◆ **TASK BRIEF**: Leaving out the pictures, print exactly the lines from the one holding "(1125, 571) = (554, 103): grey" to the last line of the entries below, both included, and nothing more.

### RECORDED INFORMATION ###

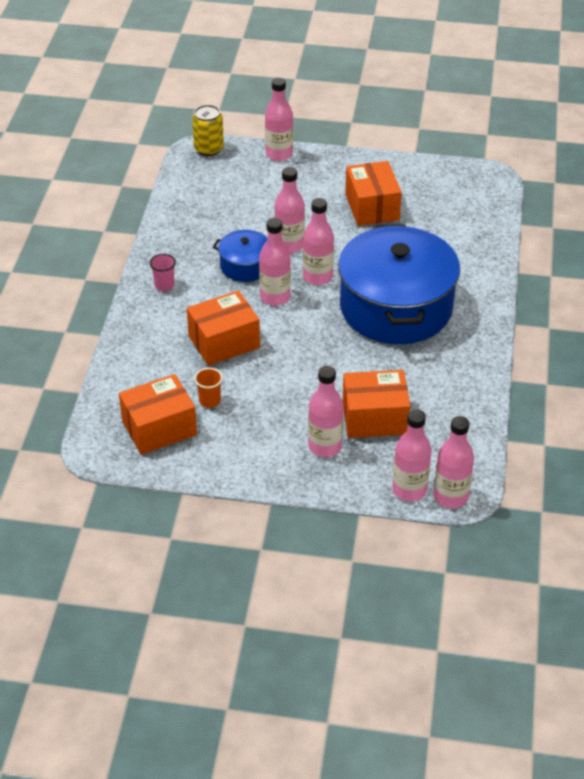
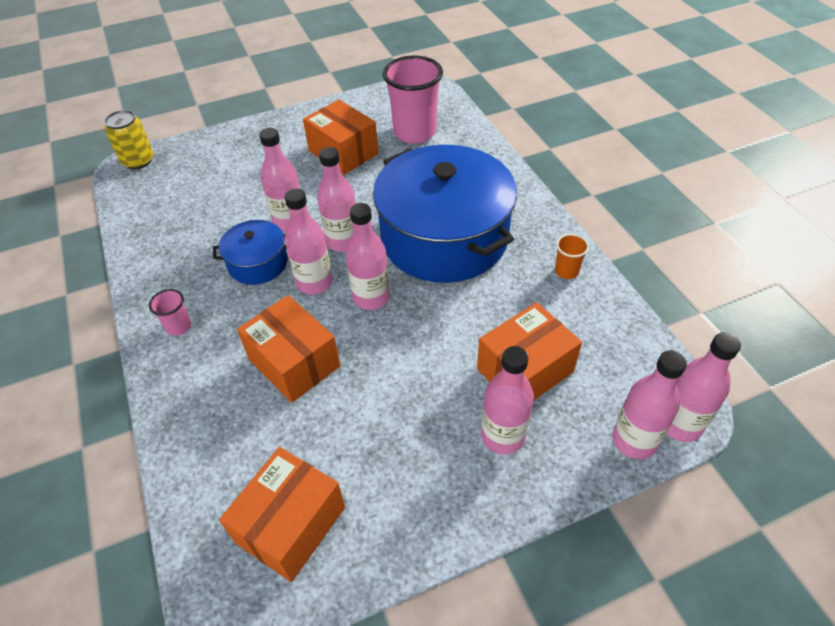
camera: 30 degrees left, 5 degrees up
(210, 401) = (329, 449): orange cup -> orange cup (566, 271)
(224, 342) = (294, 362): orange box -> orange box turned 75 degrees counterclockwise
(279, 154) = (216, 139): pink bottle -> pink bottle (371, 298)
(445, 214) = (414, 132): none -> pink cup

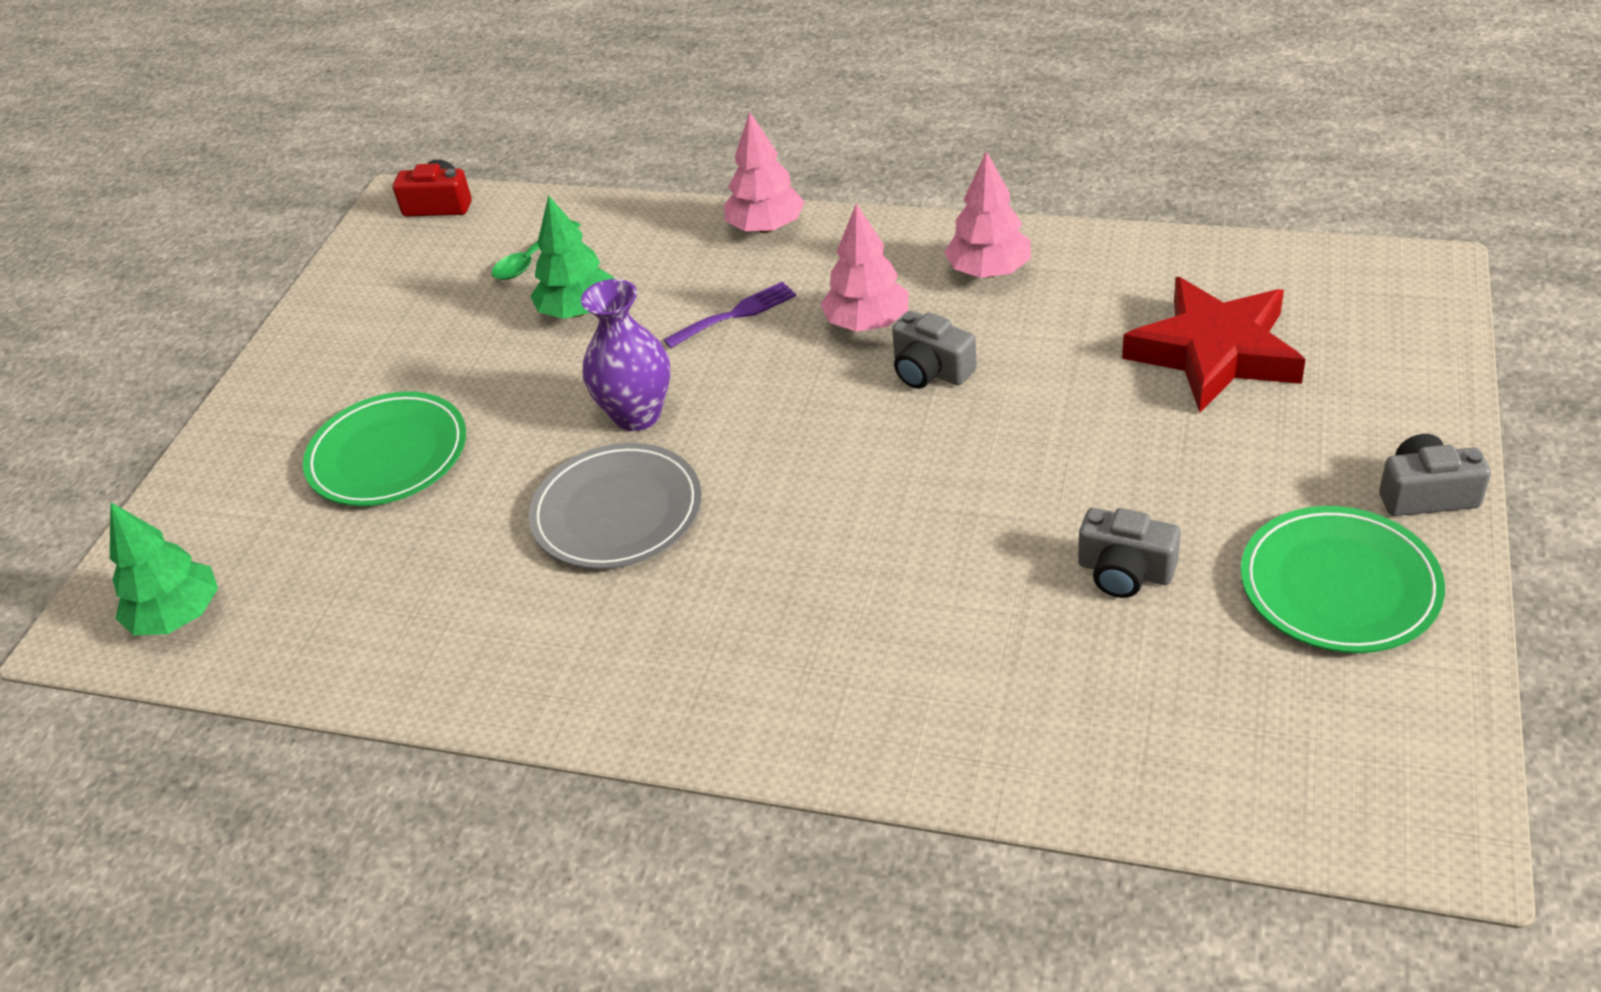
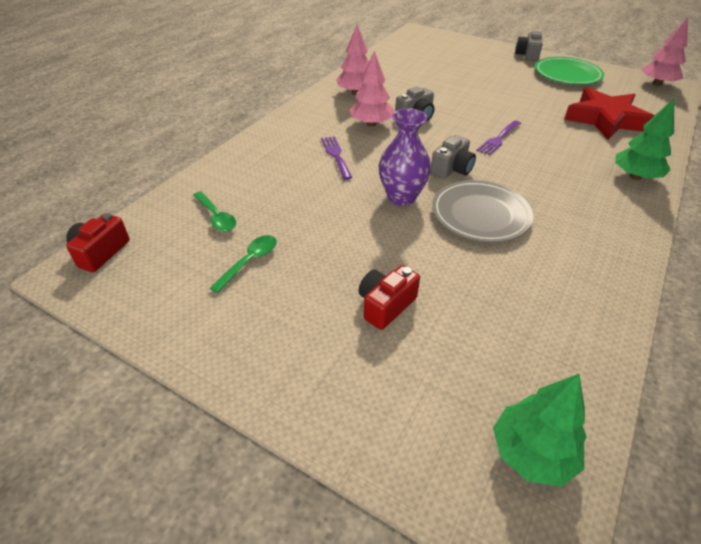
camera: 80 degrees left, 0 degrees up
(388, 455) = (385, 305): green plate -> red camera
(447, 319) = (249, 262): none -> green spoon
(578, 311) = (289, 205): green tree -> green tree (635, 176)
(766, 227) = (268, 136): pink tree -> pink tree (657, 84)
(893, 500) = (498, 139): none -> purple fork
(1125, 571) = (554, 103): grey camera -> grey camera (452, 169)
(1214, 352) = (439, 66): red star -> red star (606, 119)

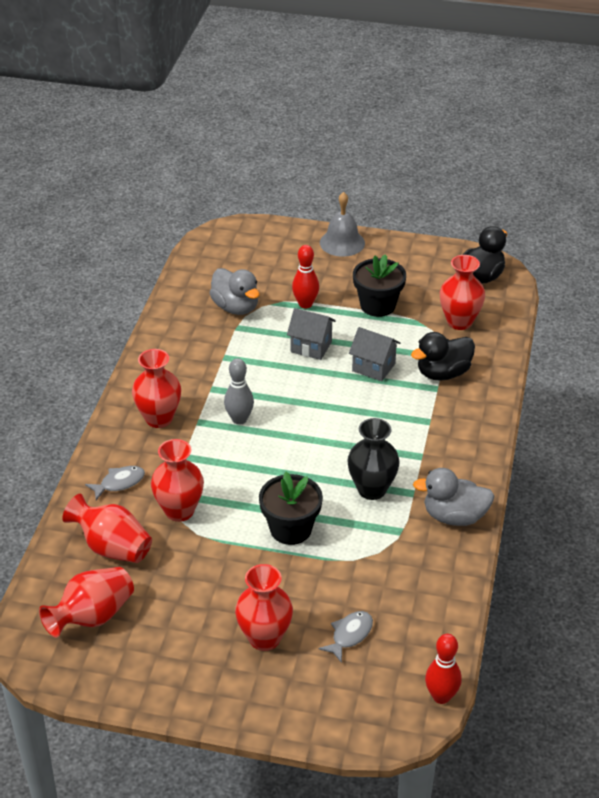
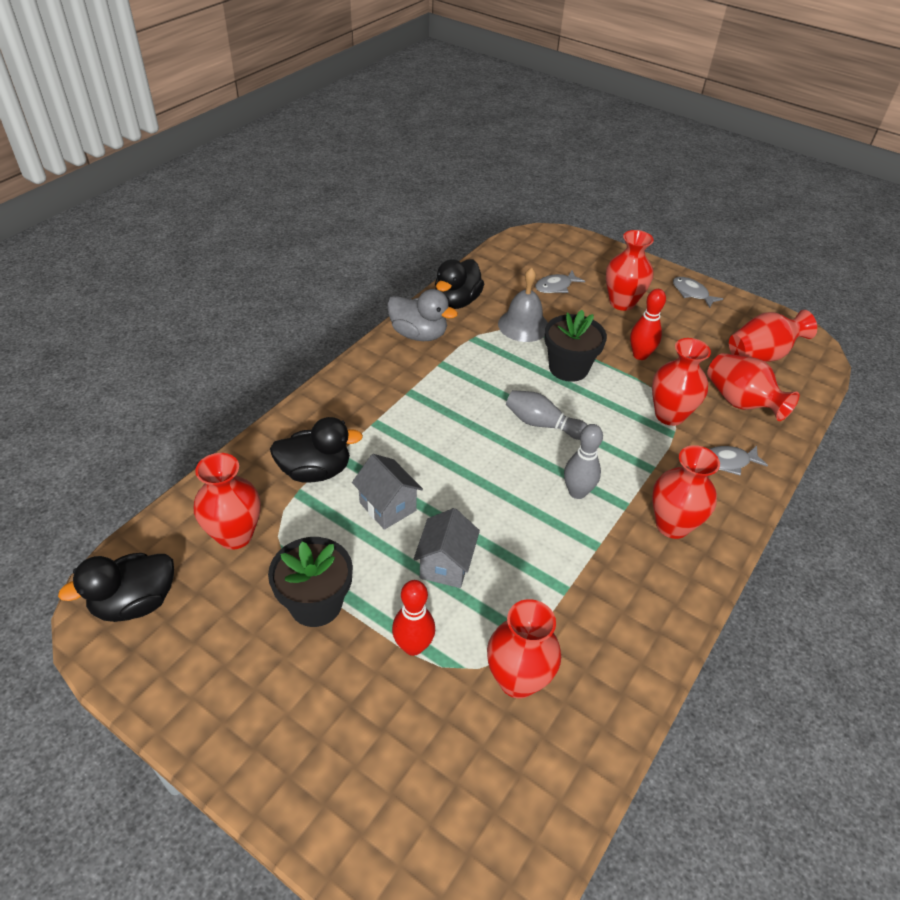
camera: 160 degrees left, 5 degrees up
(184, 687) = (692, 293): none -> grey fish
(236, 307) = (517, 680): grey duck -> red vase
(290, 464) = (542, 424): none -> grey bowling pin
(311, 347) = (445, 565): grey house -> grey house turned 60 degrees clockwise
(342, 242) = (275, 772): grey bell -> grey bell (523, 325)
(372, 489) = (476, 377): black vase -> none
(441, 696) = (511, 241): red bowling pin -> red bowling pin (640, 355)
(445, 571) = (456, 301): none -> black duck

###

◆ **FINISHED EXERCISE**:
(1125, 571) = (554, 103): grey camera -> grey camera (452, 169)
(1214, 352) = (439, 66): red star -> red star (606, 119)

camera: 160 degrees left, 5 degrees up
(184, 687) = (692, 293): none -> grey fish
(236, 307) = (517, 680): grey duck -> red vase
(290, 464) = (542, 424): none -> grey bowling pin
(311, 347) = (445, 565): grey house -> grey house turned 60 degrees clockwise
(342, 242) = (275, 772): grey bell -> grey bell (523, 325)
(372, 489) = (476, 377): black vase -> none
(441, 696) = (511, 241): red bowling pin -> red bowling pin (640, 355)
(445, 571) = (456, 301): none -> black duck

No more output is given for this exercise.